- [Your task] Could you restate all of the records below exactly, with the pictures left out?
*** Opening Supplied information ***
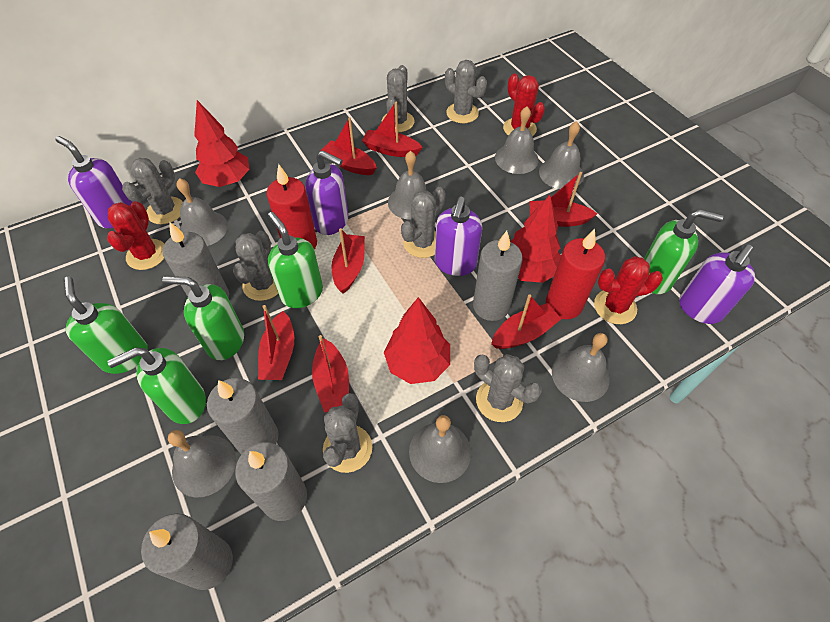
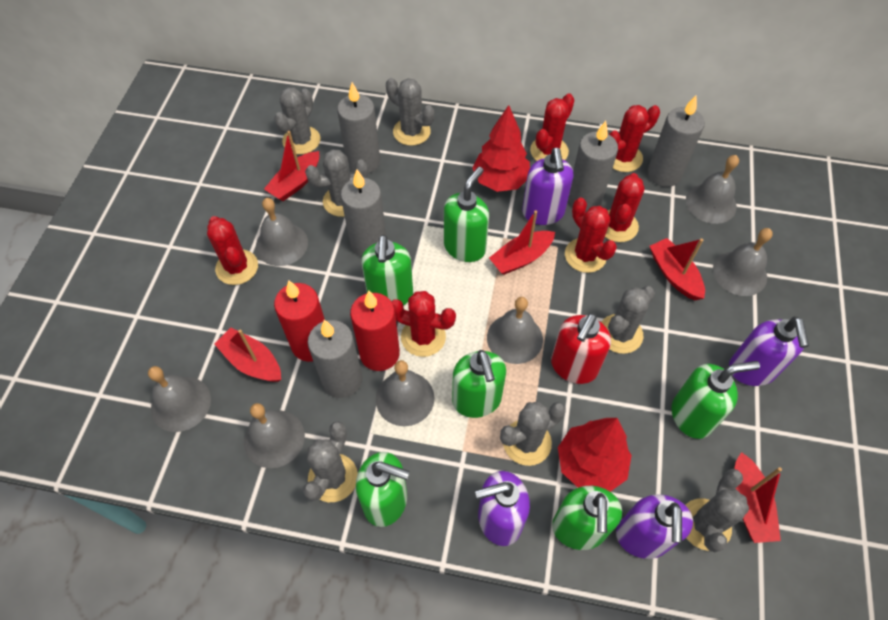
green soap dispenser: 5 -> 6
red boat: 7 -> 5
red cactus: 3 -> 6
red soap dispenser: 0 -> 1
red tree: 3 -> 2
*** Closing Supplied information ***
- [The answer]
green soap dispenser: 5 -> 6
red boat: 7 -> 5
red cactus: 3 -> 6
red soap dispenser: 0 -> 1
red tree: 3 -> 2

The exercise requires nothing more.